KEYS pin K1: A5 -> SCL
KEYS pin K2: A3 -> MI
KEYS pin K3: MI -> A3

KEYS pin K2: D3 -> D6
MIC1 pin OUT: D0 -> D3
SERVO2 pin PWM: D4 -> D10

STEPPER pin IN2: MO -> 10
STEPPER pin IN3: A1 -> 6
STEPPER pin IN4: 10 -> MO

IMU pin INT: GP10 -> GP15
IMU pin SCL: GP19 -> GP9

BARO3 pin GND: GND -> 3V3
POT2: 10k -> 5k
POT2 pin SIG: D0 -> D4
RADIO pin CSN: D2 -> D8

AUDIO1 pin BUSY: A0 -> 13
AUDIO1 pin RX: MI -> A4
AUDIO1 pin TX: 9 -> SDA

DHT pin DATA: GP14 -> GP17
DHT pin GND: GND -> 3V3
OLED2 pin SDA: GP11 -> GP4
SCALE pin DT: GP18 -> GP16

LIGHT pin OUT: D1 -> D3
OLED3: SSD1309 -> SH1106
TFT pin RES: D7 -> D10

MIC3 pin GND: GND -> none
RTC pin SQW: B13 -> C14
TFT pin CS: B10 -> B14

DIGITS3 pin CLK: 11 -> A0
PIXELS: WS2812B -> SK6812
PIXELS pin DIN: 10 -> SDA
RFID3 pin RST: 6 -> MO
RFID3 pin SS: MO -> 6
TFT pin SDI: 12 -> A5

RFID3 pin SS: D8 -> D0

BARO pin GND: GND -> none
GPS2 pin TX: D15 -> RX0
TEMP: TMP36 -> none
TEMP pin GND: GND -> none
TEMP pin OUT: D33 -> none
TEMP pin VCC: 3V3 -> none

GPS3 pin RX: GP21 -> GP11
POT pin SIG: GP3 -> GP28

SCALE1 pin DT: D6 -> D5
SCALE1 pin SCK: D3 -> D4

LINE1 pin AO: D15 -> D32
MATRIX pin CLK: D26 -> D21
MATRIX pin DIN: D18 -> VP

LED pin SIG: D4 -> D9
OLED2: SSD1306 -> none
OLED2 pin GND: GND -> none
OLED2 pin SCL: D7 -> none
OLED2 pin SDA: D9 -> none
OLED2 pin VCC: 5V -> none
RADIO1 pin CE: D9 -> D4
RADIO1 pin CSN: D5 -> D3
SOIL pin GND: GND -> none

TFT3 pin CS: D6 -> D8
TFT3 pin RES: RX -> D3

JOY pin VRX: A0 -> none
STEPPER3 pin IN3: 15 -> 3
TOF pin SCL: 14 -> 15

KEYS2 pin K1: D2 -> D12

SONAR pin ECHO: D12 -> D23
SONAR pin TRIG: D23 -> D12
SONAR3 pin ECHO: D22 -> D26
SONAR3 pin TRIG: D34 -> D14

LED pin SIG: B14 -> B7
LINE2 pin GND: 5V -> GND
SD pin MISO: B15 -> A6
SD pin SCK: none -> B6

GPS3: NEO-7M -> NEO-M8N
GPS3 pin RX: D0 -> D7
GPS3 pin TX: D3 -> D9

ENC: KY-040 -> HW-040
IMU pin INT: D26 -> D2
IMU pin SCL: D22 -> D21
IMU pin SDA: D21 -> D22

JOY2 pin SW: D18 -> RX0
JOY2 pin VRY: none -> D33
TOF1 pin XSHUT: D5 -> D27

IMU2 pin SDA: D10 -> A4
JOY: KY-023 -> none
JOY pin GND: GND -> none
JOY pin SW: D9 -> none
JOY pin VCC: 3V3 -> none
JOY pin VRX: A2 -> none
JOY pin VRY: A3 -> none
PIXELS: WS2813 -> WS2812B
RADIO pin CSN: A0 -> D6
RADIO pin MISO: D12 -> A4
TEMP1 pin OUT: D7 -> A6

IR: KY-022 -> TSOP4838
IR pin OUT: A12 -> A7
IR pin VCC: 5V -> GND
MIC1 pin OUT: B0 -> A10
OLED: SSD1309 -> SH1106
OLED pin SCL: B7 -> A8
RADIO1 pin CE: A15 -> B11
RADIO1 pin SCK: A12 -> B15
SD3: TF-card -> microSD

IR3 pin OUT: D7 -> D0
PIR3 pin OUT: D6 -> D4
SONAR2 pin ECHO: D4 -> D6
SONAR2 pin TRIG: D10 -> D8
########
### TO DO
Filter the listing so that only lines holding the word "TRIG" remain, and copy those lines.

### COMPLETED TASK
SONAR pin TRIG: D23 -> D12
SONAR3 pin TRIG: D34 -> D14
SONAR2 pin TRIG: D10 -> D8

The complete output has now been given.